▶ [Work to be completed]:
From the first line below to the last, reproduce the material exactly and leave out the images.

▶ [Source material]:
+++

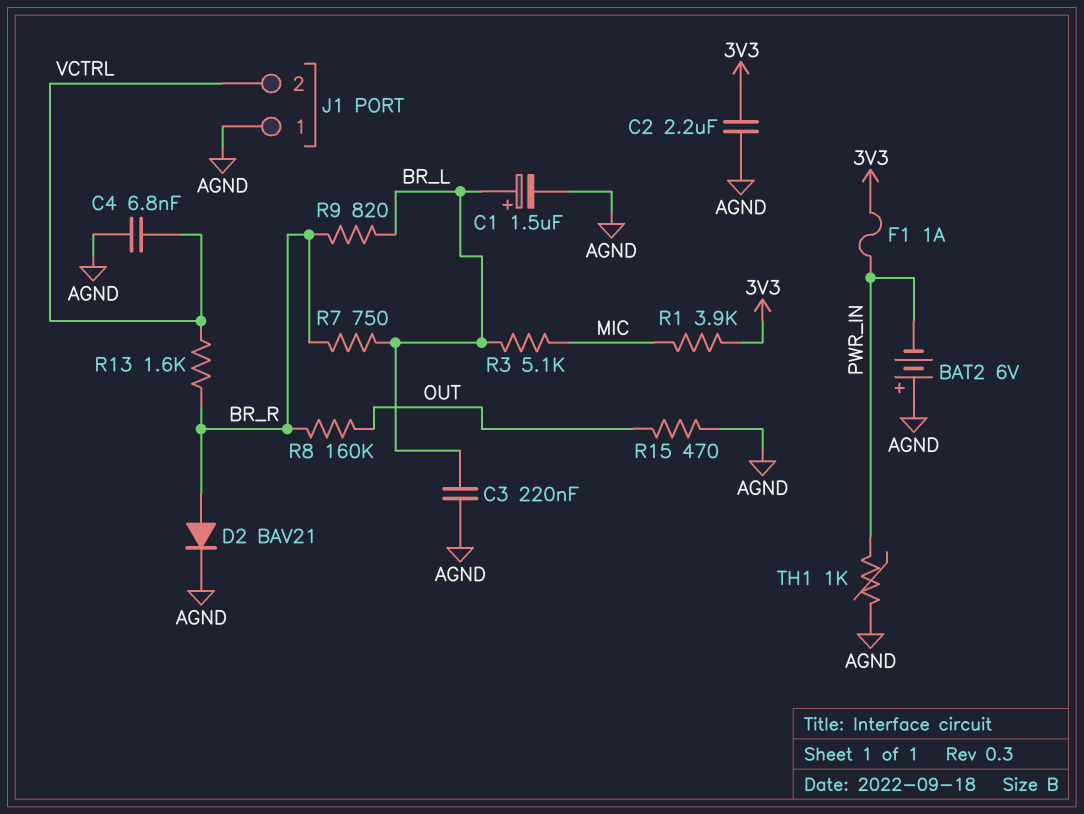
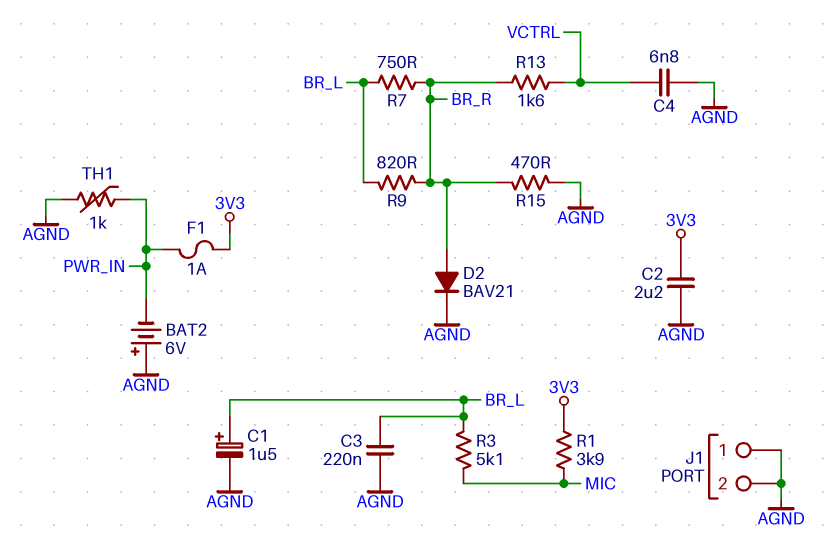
J1 pin 2: VCTRL -> AGND
R8: 160k (BR_R, OUT) -> none
R15: 470 (AGND, OUT) -> 470 (AGND, BR_R)

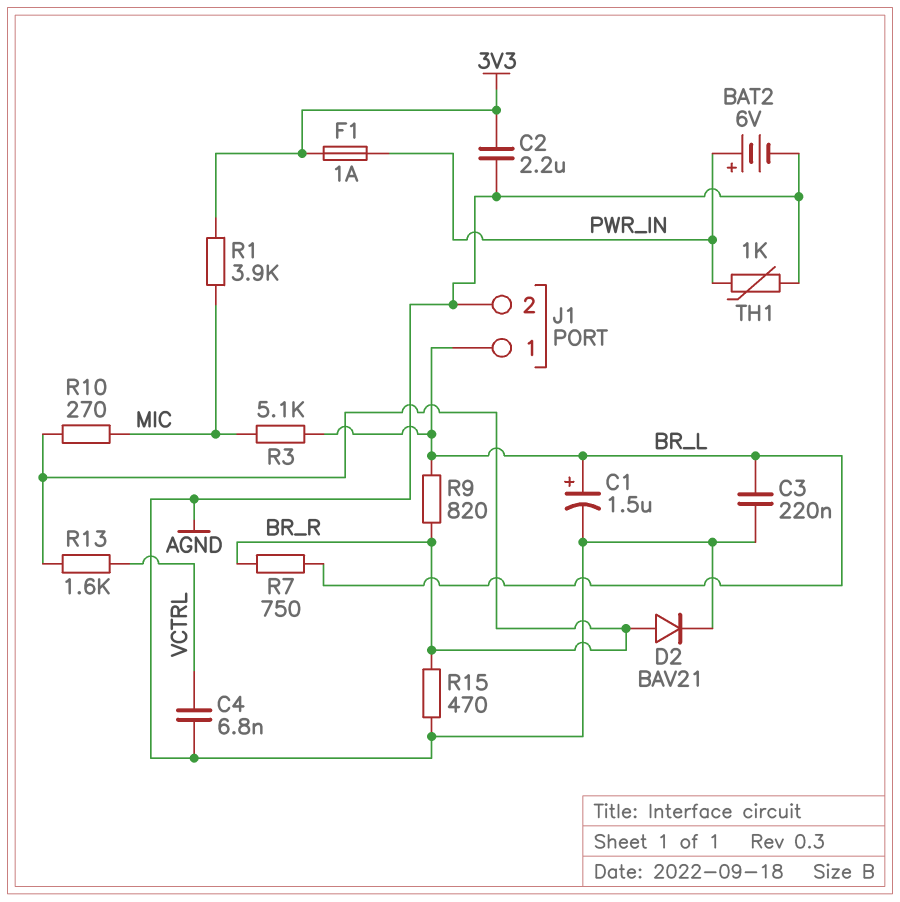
BAT2: 6V (plus AGND, minus PWR_IN) -> 6V (plus PWR_IN, minus AGND)
J1 pin 1: AGND -> BR_L
R10: none -> 270 (BR_R, MIC)

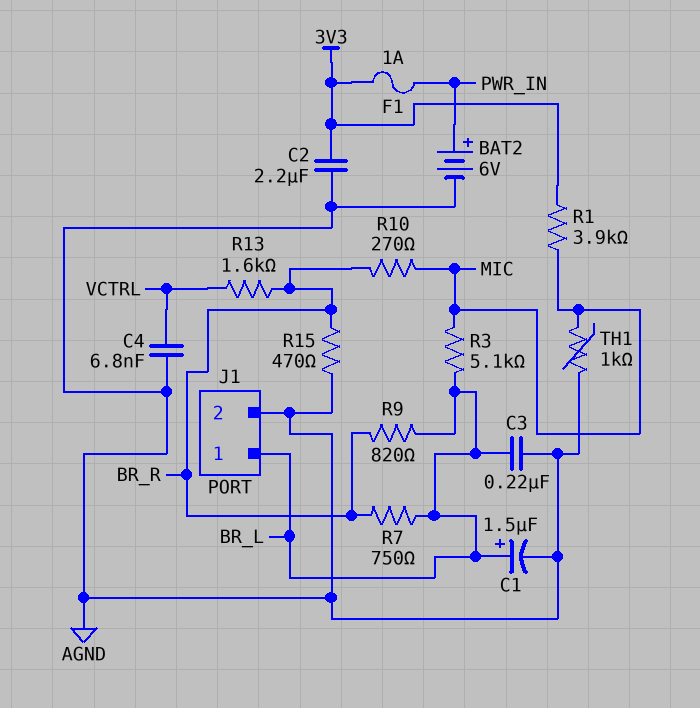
D2: diode BAV21 (A BR_R, K AGND) -> none
TH1: 1k (AGND, PWR_IN) -> 1k (AGND, MIC)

+++

▶ [Response for this exercise]:
J1 pin 2: VCTRL -> AGND
R8: 160k (BR_R, OUT) -> none
R15: 470 (AGND, OUT) -> 470 (AGND, BR_R)

BAT2: 6V (plus AGND, minus PWR_IN) -> 6V (plus PWR_IN, minus AGND)
J1 pin 1: AGND -> BR_L
R10: none -> 270 (BR_R, MIC)

D2: diode BAV21 (A BR_R, K AGND) -> none
TH1: 1k (AGND, PWR_IN) -> 1k (AGND, MIC)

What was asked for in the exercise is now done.